*** RECORD EXCERPTS ***
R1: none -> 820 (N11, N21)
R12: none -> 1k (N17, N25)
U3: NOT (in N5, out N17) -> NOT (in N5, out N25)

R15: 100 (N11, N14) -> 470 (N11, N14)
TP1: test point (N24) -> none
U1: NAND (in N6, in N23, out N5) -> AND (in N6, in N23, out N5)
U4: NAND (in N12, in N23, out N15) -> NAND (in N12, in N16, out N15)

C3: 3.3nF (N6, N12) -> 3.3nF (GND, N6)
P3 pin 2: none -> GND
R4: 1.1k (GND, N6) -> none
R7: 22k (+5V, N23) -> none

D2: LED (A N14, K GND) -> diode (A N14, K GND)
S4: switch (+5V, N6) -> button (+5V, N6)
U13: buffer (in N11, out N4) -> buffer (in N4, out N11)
*** End of RECORD EXCERPTS ***
*** RECORD EXCERPTS ***
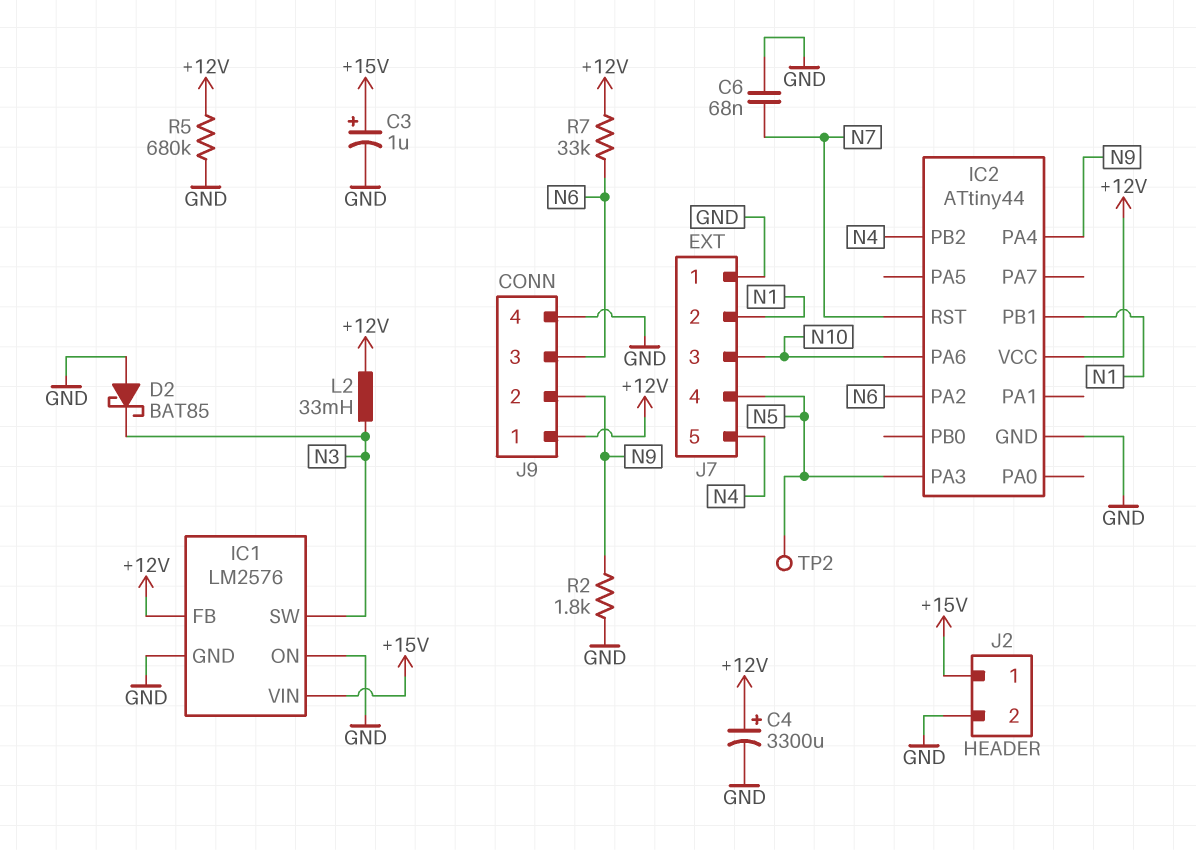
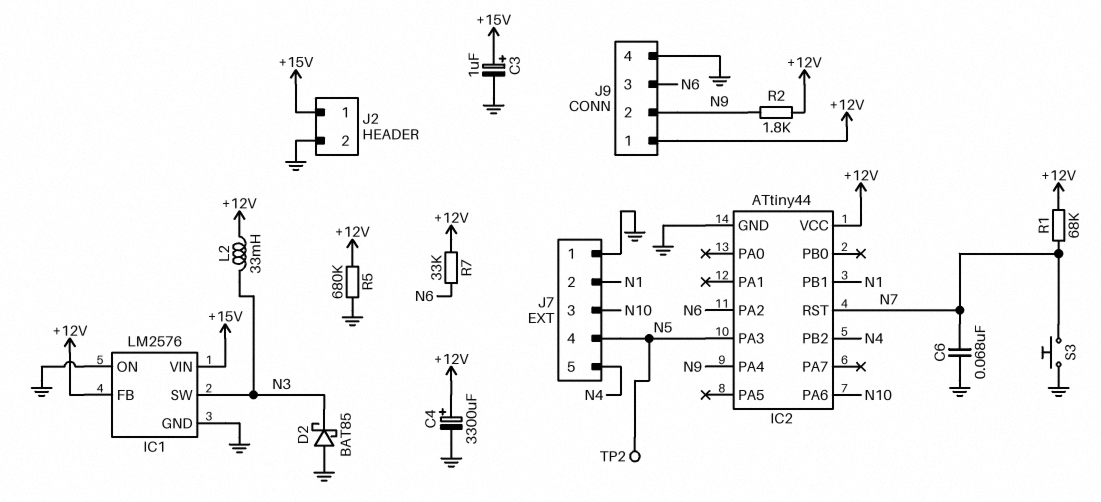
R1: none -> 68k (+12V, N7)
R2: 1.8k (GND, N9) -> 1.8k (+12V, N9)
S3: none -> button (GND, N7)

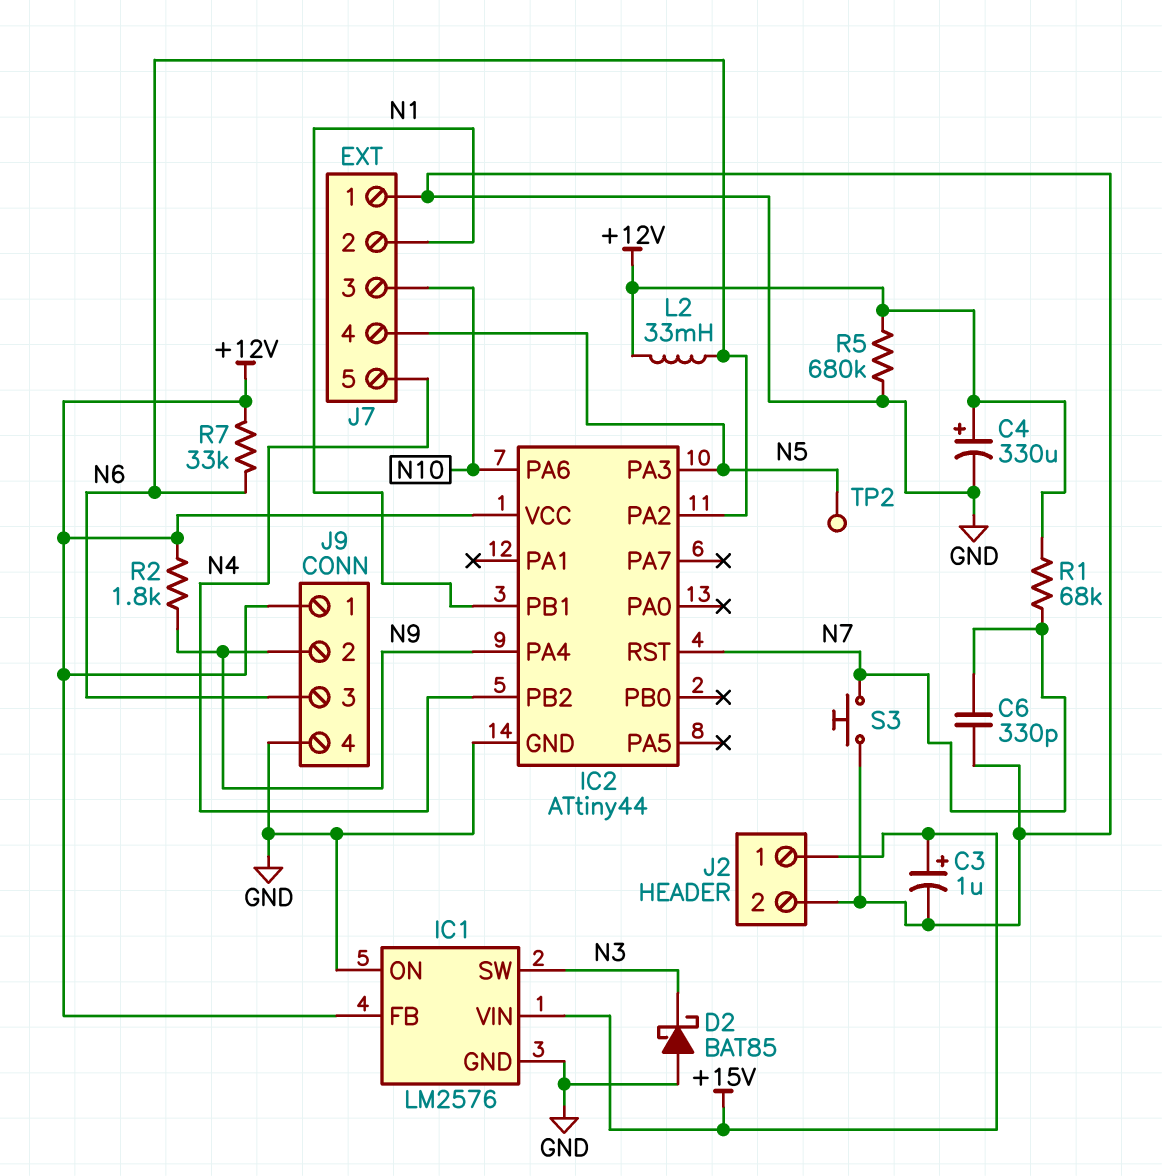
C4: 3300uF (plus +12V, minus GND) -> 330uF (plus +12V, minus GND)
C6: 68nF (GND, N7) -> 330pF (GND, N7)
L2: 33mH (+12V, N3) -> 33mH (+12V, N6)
*** End of RECORD EXCERPTS ***
- AIM OF THE TASK:
Each line above that holds the string "NAND" should be copied and shown.

- ANSWER TO THE PROBLEM:
U1: NAND (in N6, in N23, out N5) -> AND (in N6, in N23, out N5)
U4: NAND (in N12, in N23, out N15) -> NAND (in N12, in N16, out N15)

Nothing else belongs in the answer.